Exercise materials:
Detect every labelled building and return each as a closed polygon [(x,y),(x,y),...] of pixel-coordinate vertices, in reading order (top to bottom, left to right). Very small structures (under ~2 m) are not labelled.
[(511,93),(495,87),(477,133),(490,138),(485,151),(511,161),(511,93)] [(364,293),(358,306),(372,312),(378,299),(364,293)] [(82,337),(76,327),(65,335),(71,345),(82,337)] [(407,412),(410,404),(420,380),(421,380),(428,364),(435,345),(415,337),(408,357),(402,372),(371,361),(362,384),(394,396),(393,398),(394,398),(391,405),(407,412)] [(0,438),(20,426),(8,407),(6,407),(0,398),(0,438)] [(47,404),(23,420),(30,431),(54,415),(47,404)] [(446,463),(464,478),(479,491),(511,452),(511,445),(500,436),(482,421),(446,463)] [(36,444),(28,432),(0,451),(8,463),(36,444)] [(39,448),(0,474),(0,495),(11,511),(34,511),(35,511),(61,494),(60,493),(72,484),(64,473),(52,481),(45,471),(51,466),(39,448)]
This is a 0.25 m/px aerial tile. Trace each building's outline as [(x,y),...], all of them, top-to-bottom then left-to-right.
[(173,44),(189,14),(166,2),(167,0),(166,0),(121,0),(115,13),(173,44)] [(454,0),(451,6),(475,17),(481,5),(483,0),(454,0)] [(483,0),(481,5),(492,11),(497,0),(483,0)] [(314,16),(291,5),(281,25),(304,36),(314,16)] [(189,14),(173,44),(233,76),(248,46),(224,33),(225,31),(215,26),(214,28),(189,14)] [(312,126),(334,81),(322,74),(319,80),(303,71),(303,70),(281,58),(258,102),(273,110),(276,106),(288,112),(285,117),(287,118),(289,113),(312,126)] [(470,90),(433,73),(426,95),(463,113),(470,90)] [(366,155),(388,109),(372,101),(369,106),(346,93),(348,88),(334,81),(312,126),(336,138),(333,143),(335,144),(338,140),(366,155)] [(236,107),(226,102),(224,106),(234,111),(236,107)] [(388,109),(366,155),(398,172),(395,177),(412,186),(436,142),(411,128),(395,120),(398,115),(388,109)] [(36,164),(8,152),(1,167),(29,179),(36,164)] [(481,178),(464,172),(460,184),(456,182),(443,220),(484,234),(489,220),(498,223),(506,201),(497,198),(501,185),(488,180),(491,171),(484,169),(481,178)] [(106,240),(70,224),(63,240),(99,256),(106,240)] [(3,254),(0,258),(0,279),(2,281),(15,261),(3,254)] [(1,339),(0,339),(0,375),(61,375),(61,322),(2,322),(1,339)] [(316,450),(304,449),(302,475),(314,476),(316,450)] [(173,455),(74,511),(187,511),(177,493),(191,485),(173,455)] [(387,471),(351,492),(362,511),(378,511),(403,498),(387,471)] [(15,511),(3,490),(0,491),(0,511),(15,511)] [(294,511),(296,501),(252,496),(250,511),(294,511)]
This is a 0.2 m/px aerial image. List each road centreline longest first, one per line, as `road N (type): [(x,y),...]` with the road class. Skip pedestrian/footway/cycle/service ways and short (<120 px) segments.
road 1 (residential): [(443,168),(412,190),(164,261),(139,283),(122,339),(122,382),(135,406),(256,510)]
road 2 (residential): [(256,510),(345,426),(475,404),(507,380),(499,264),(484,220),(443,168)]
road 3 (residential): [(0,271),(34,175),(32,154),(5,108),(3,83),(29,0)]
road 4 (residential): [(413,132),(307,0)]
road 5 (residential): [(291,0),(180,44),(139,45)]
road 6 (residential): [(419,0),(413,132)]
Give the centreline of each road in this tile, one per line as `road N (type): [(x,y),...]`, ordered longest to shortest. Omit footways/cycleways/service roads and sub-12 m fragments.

To be done:
Can you repeat the items verbatim from the line with "This is a 0.2 m/px" up to and including the line with "road 6 (residential): [(419,0),(413,132)]"?

In response:
This is a 0.2 m/px aerial image. List each road centreline longest first, one per line, as `road N (type): [(x,y),...]` with the road class. Skip pedestrian/footway/cycle/service ways and short (<120 px) segments.
road 1 (residential): [(443,168),(412,190),(164,261),(139,283),(122,339),(122,382),(135,406),(256,510)]
road 2 (residential): [(256,510),(345,426),(475,404),(507,380),(499,264),(484,220),(443,168)]
road 3 (residential): [(0,271),(34,175),(32,154),(5,108),(3,83),(29,0)]
road 4 (residential): [(413,132),(307,0)]
road 5 (residential): [(291,0),(180,44),(139,45)]
road 6 (residential): [(419,0),(413,132)]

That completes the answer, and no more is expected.